- **WHAT IS NEEDED**
Of the lines listed below, return exactly those that run from the line containing "cyan line: (111, 243) -> (134, 175), moved" through the line containing "gray line: (238, 315)", both included.

- **DATA**
----------------------------------------

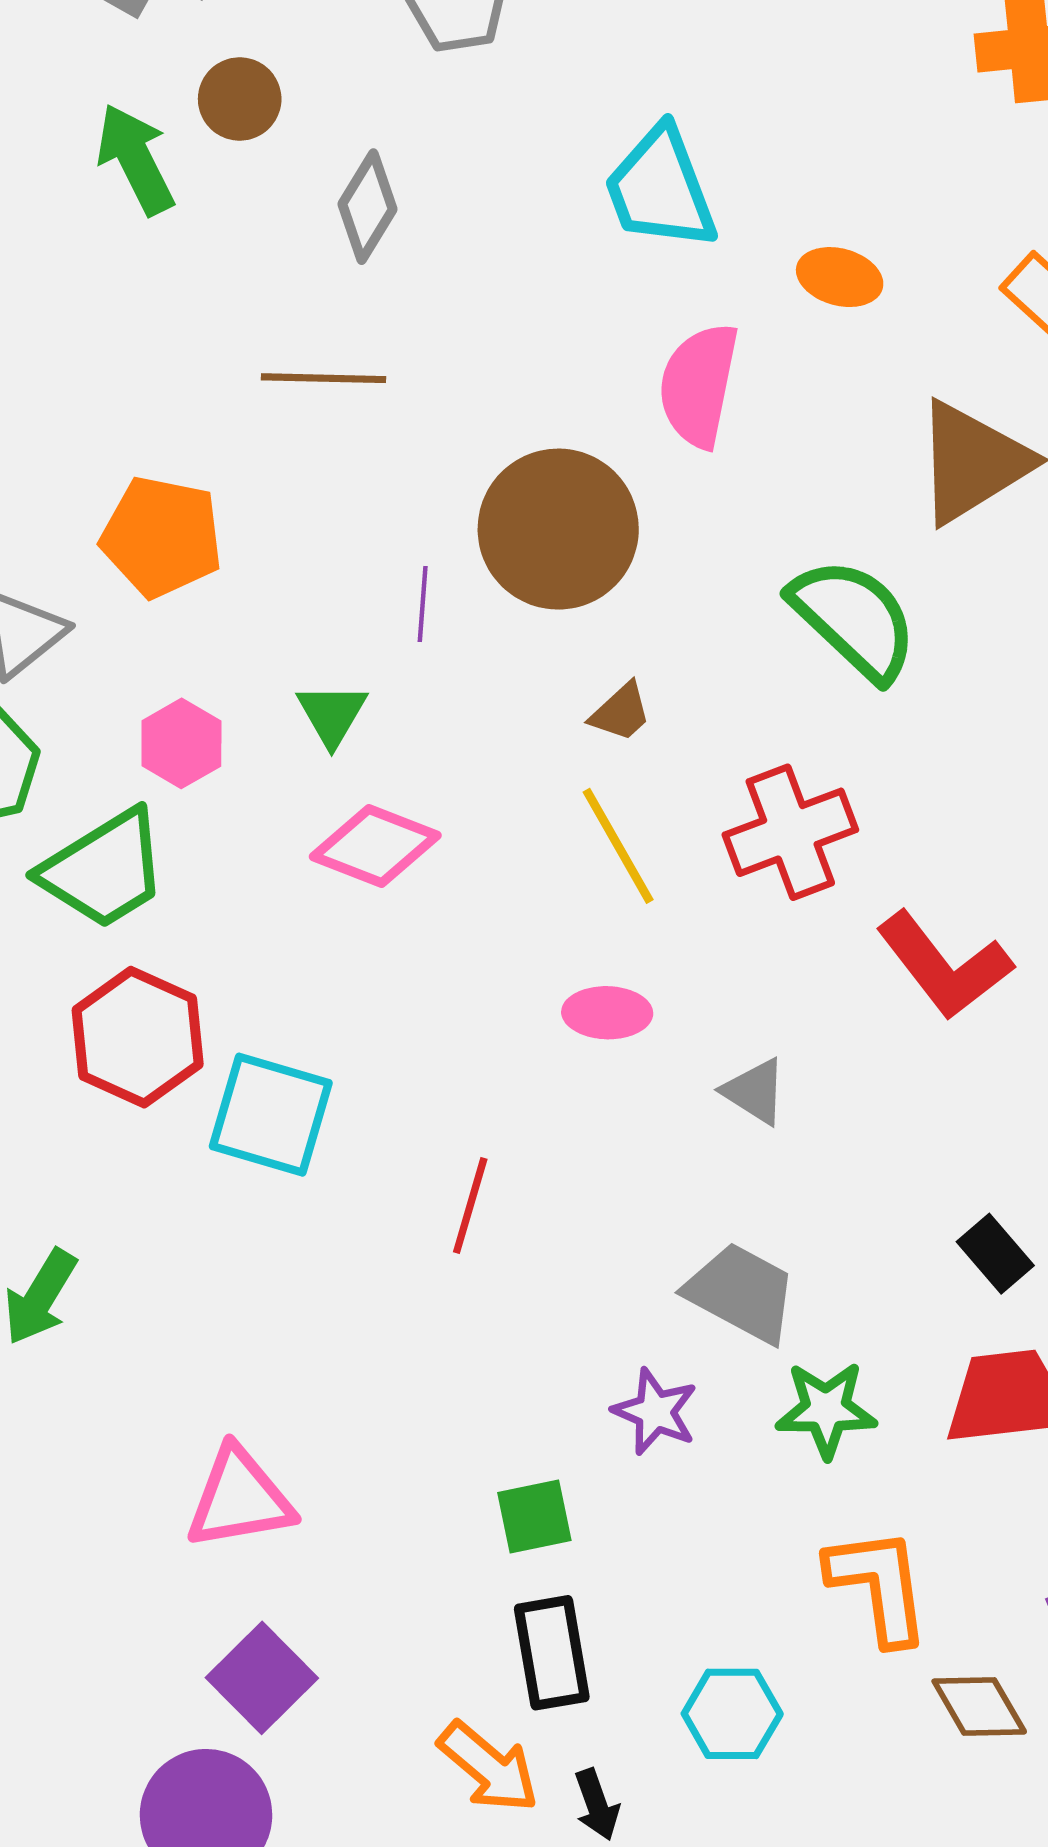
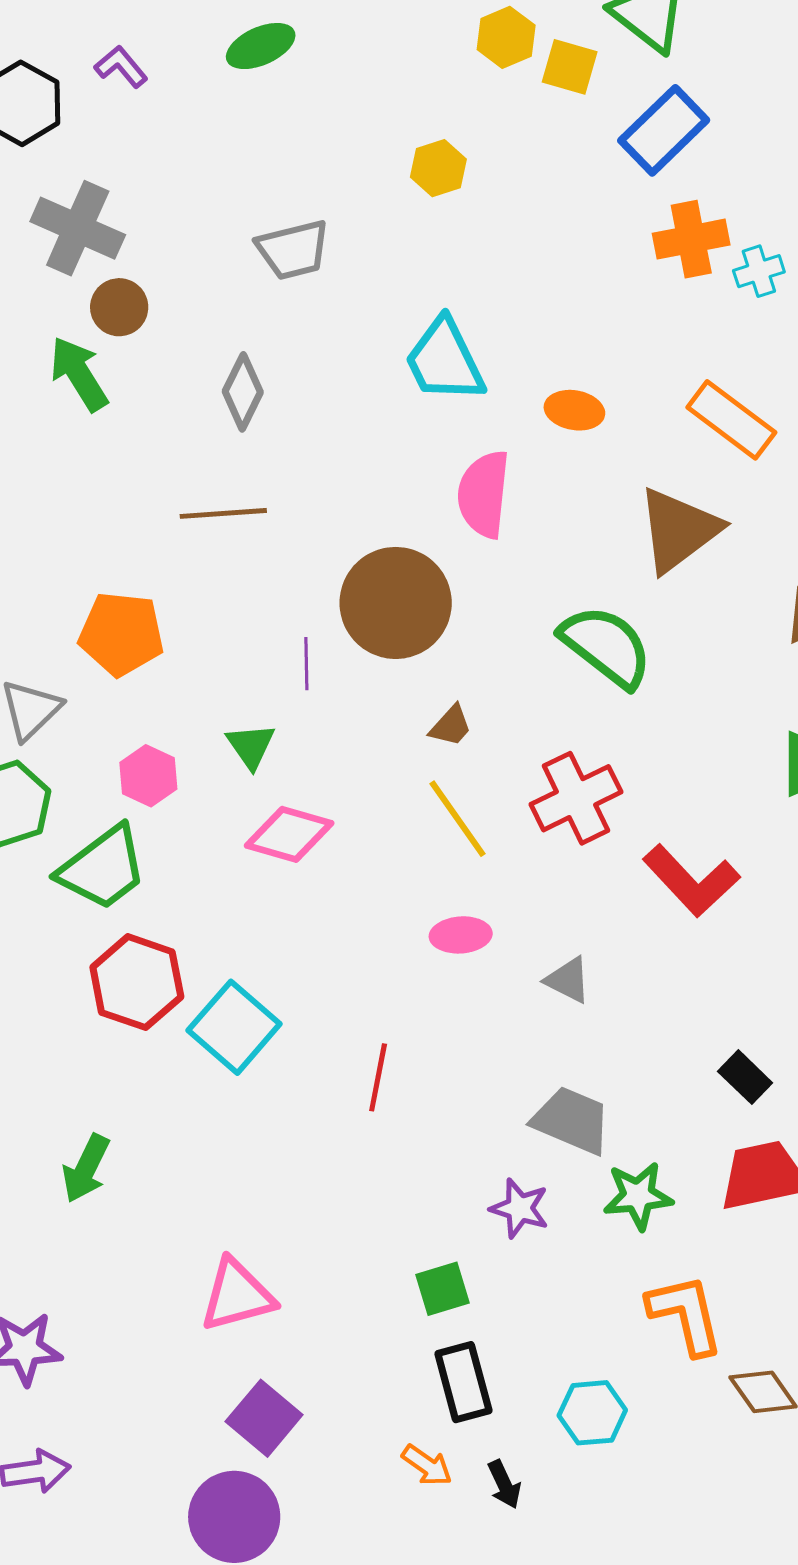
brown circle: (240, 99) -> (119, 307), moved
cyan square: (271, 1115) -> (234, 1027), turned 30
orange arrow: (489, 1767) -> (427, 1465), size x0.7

----------------------------------------

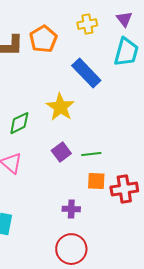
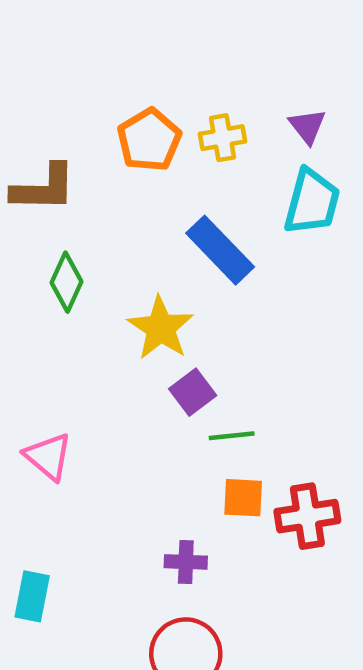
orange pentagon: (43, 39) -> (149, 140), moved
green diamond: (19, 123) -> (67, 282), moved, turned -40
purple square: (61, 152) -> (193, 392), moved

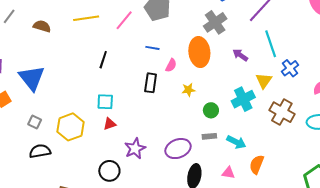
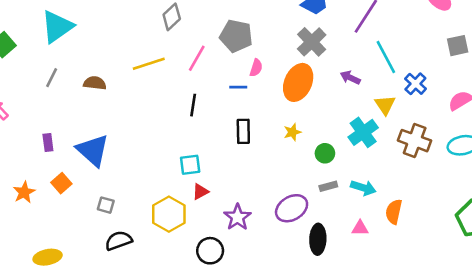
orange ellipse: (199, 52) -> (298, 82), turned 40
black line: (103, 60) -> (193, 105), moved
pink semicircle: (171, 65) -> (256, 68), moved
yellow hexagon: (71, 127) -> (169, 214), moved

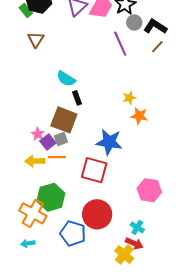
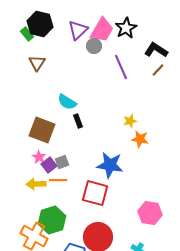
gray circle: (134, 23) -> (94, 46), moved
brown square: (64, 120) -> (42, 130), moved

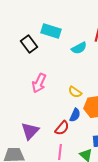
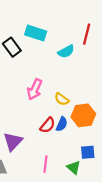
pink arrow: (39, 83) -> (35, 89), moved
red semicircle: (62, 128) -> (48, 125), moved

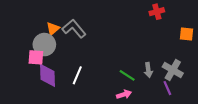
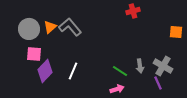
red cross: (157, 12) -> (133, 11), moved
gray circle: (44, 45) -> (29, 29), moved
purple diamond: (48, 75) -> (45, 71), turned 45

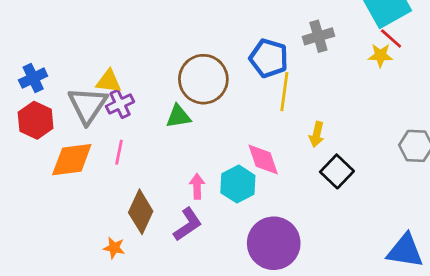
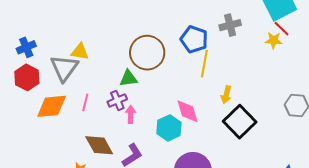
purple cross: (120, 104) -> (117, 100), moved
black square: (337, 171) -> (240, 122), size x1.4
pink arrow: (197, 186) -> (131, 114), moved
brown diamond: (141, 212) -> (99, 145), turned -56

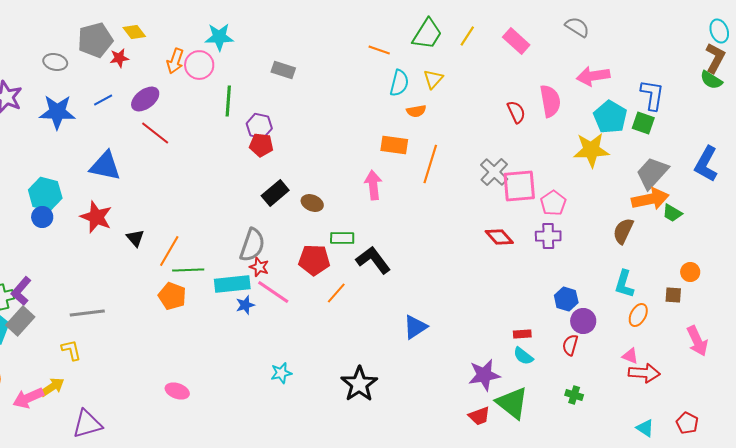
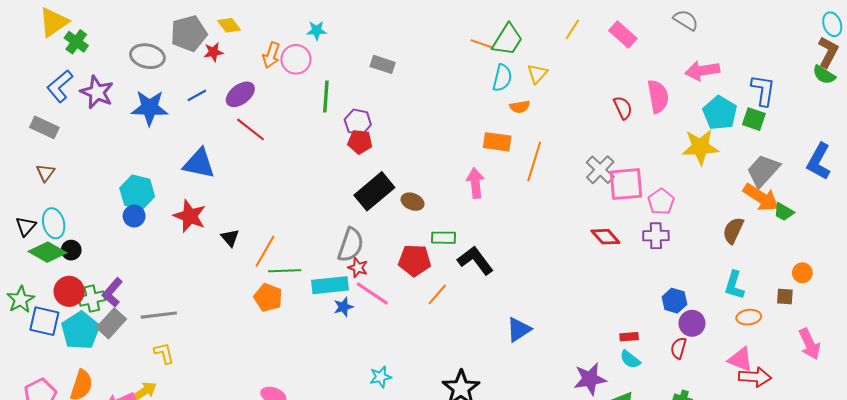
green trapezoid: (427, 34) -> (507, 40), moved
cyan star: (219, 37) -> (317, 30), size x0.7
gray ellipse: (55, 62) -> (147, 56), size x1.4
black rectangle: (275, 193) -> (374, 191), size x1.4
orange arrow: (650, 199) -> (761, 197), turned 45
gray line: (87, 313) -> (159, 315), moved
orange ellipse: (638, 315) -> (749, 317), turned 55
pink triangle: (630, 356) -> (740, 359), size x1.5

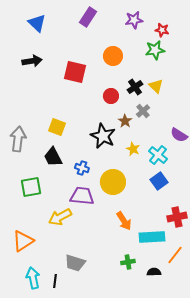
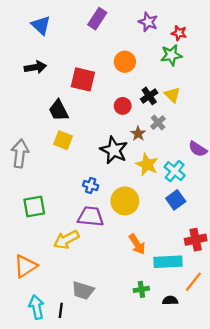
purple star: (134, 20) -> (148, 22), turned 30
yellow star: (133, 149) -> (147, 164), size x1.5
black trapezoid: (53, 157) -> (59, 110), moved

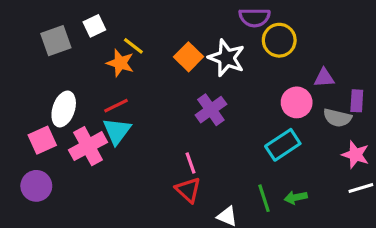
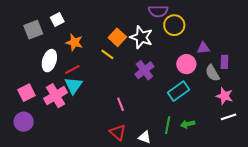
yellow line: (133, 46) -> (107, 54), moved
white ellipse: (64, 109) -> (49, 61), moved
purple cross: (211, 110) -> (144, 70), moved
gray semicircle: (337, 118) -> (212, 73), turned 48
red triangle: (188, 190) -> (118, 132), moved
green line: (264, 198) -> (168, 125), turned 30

----------------------------------------

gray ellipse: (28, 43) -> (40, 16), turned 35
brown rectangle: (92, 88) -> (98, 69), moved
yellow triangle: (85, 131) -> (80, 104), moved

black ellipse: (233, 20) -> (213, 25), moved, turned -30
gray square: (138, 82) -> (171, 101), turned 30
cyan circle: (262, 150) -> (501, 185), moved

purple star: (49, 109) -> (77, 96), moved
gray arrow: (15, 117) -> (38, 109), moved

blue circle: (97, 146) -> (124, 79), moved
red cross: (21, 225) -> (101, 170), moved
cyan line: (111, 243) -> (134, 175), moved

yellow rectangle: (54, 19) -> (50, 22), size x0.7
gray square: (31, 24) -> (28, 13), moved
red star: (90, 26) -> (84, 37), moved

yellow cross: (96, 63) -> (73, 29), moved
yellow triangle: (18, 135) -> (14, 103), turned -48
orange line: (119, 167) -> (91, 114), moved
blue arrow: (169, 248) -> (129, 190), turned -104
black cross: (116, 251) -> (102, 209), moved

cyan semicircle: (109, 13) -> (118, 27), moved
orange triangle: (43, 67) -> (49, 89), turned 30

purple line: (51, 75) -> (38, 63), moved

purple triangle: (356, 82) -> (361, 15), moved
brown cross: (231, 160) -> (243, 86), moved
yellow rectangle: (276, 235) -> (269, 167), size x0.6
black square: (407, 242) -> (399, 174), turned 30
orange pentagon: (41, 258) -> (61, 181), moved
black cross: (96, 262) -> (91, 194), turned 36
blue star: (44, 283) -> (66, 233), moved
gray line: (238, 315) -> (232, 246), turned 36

----------------------------------------

- **SOLUTION FOR THIS PROBLEM**
cyan line: (111, 243) -> (134, 175), moved

yellow rectangle: (54, 19) -> (50, 22), size x0.7
gray square: (31, 24) -> (28, 13), moved
red star: (90, 26) -> (84, 37), moved

yellow cross: (96, 63) -> (73, 29), moved
yellow triangle: (18, 135) -> (14, 103), turned -48
orange line: (119, 167) -> (91, 114), moved
blue arrow: (169, 248) -> (129, 190), turned -104
black cross: (116, 251) -> (102, 209), moved

cyan semicircle: (109, 13) -> (118, 27), moved
orange triangle: (43, 67) -> (49, 89), turned 30

purple line: (51, 75) -> (38, 63), moved

purple triangle: (356, 82) -> (361, 15), moved
brown cross: (231, 160) -> (243, 86), moved
yellow rectangle: (276, 235) -> (269, 167), size x0.6
black square: (407, 242) -> (399, 174), turned 30
orange pentagon: (41, 258) -> (61, 181), moved
black cross: (96, 262) -> (91, 194), turned 36
blue star: (44, 283) -> (66, 233), moved
gray line: (238, 315) -> (232, 246), turned 36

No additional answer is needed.